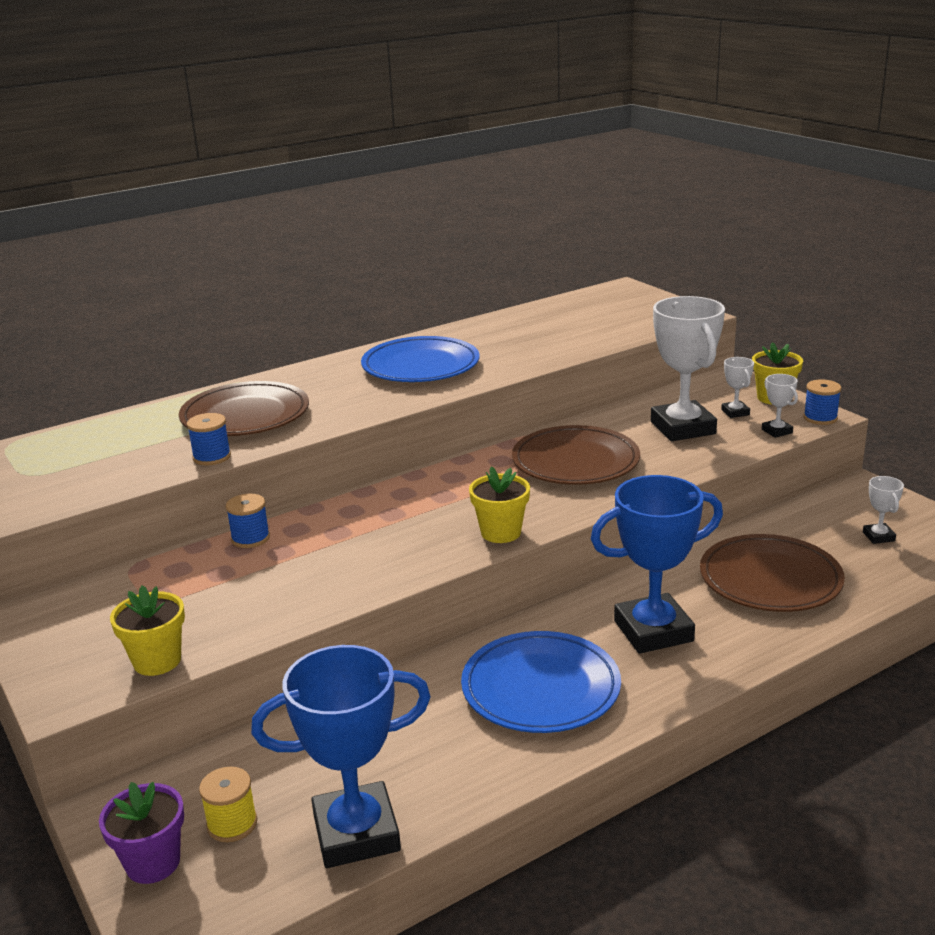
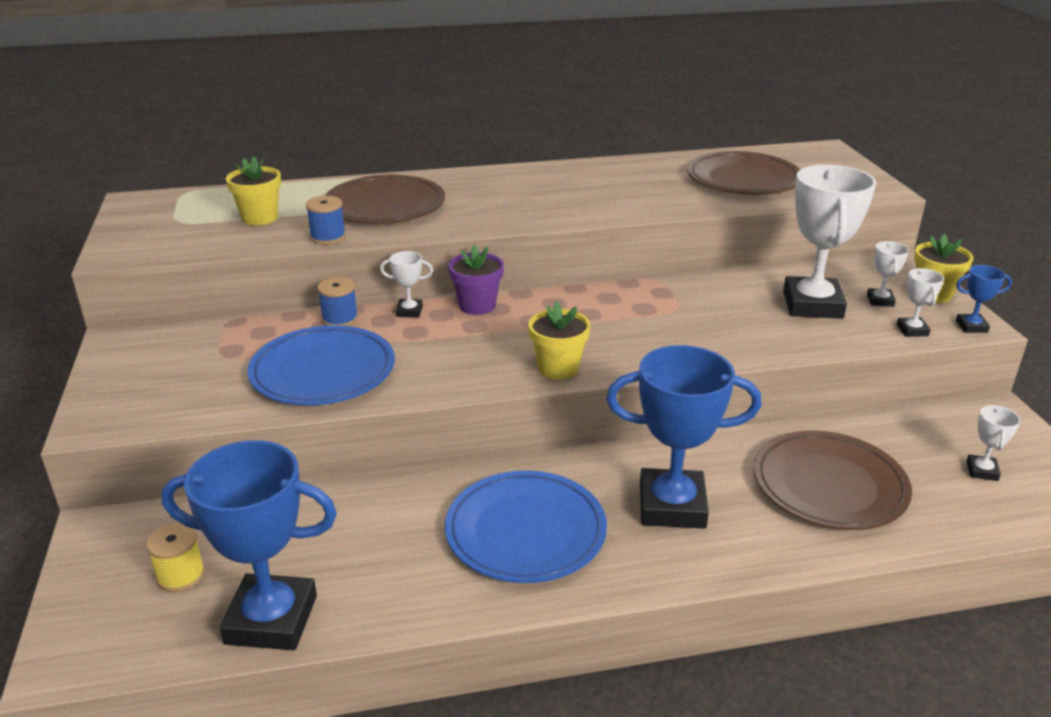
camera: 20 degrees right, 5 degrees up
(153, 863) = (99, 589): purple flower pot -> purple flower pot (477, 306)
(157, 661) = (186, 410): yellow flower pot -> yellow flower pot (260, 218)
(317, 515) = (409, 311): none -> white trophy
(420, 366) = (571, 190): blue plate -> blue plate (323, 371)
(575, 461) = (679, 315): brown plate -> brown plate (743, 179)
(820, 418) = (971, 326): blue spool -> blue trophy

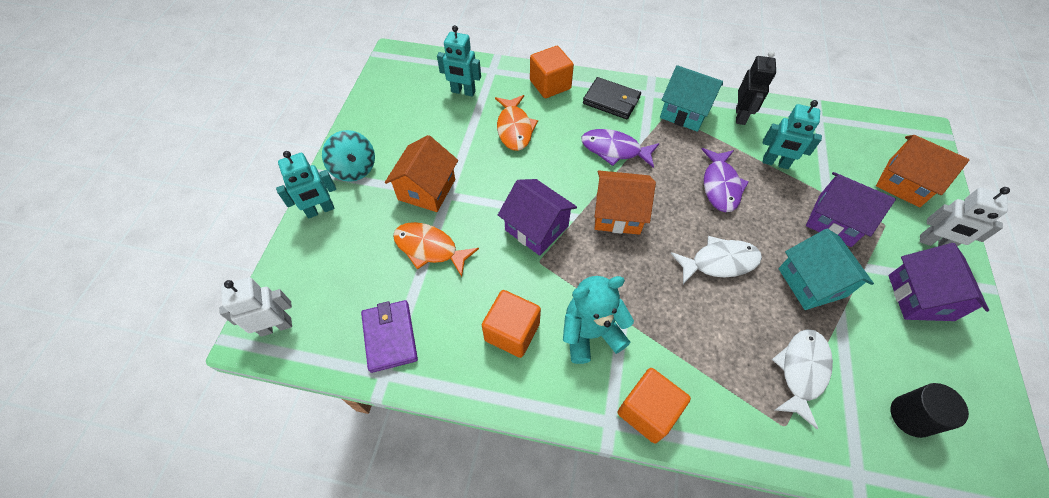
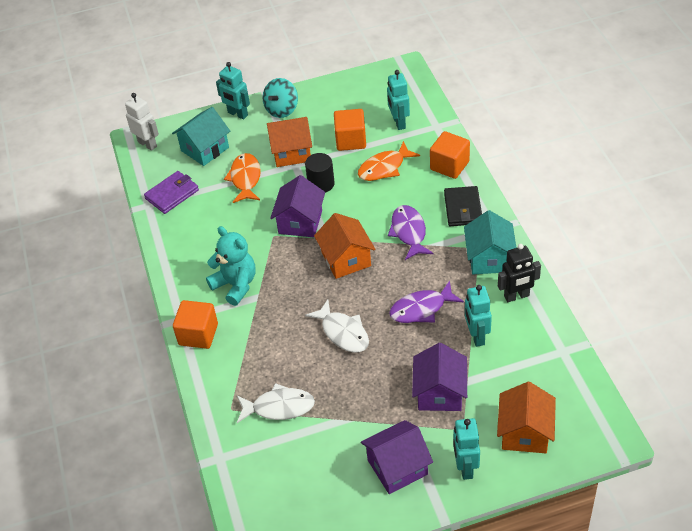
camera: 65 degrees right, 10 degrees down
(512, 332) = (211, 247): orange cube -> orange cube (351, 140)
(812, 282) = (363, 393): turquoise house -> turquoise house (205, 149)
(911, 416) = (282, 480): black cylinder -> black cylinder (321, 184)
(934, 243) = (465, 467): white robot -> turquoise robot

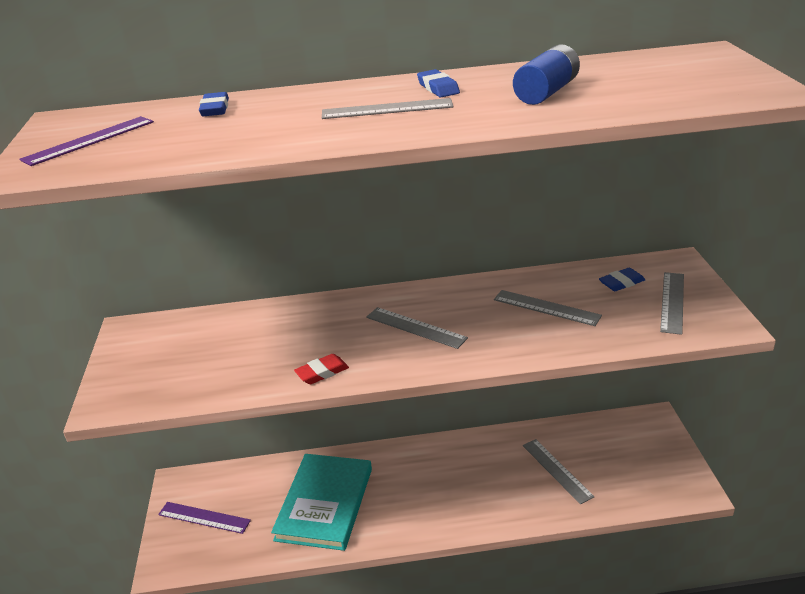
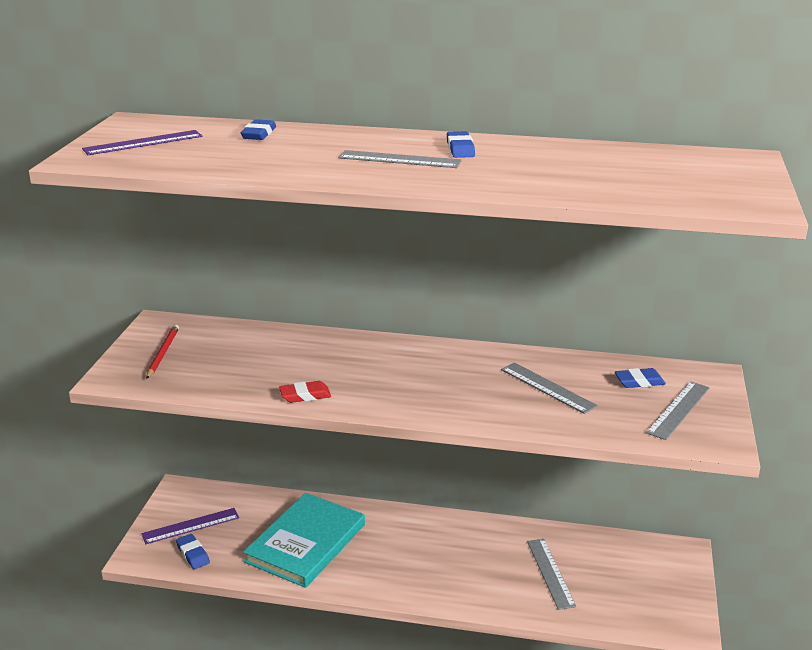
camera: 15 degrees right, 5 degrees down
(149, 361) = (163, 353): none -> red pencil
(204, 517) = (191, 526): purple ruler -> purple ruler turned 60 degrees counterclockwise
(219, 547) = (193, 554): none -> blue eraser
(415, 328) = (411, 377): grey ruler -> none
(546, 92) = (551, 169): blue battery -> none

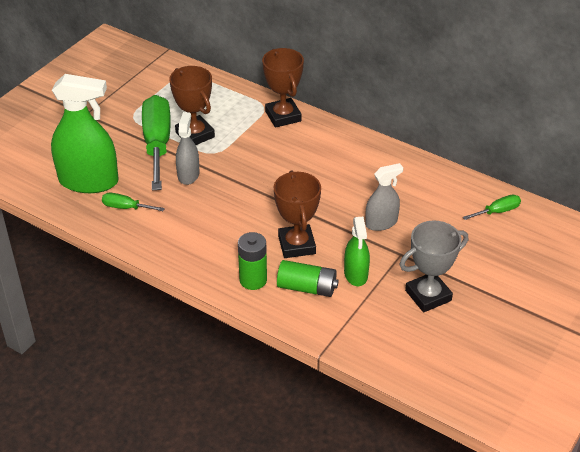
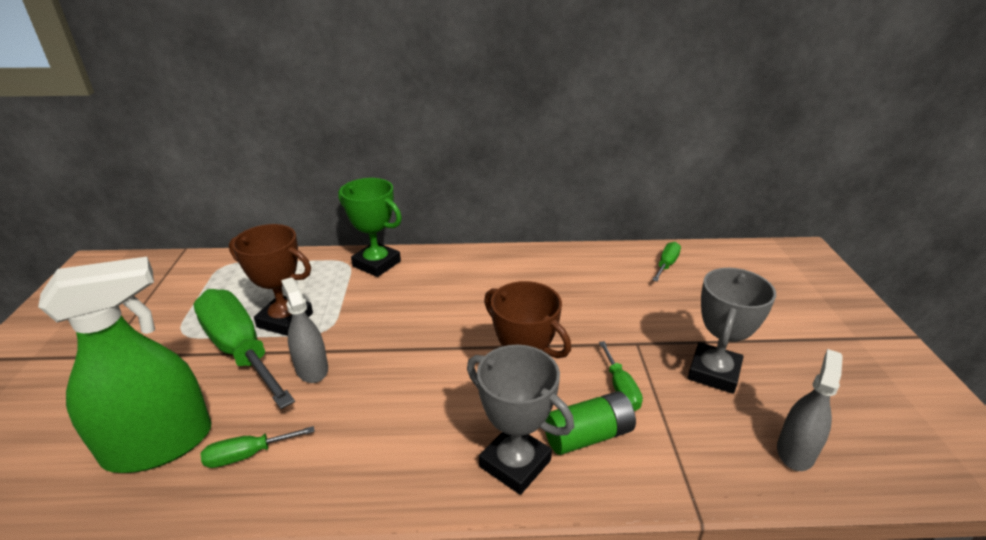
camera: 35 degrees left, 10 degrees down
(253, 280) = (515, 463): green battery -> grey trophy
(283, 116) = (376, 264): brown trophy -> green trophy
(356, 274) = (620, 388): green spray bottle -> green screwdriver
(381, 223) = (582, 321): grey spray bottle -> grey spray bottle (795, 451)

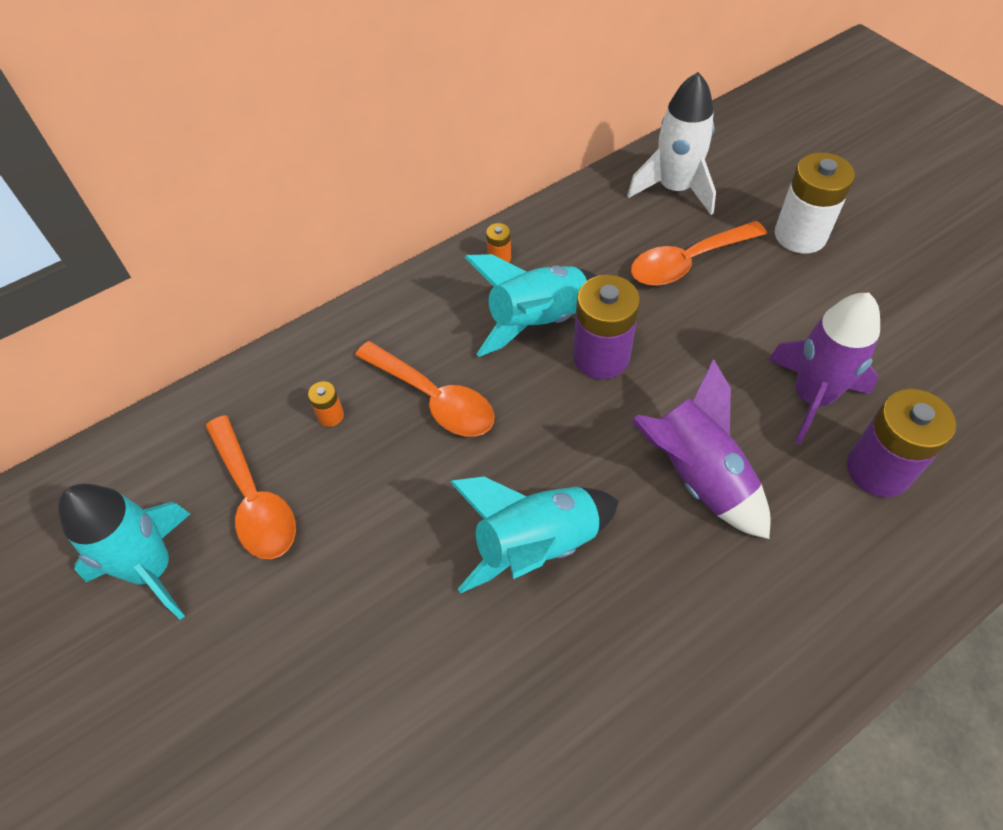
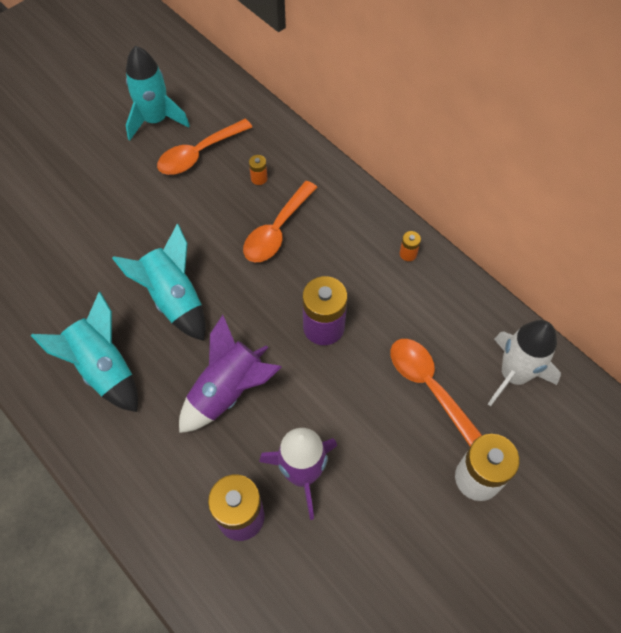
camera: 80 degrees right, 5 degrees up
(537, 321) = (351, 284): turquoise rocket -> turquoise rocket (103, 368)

* * * * * * * * *

> _Exercise details_: Repeat exactly the lines above, starting at the one that contains "(546, 92) = (551, 169): blue battery -> none" and stopping at the last line of the entries, and leave out the pictures.

> _Written response_:
(546, 92) = (551, 169): blue battery -> none

camera: 35 degrees left, 10 degrees down
(253, 280) = (515, 463): green battery -> grey trophy
(283, 116) = (376, 264): brown trophy -> green trophy
(356, 274) = (620, 388): green spray bottle -> green screwdriver
(381, 223) = (582, 321): grey spray bottle -> grey spray bottle (795, 451)

camera: 80 degrees right, 5 degrees up
(537, 321) = (351, 284): turquoise rocket -> turquoise rocket (103, 368)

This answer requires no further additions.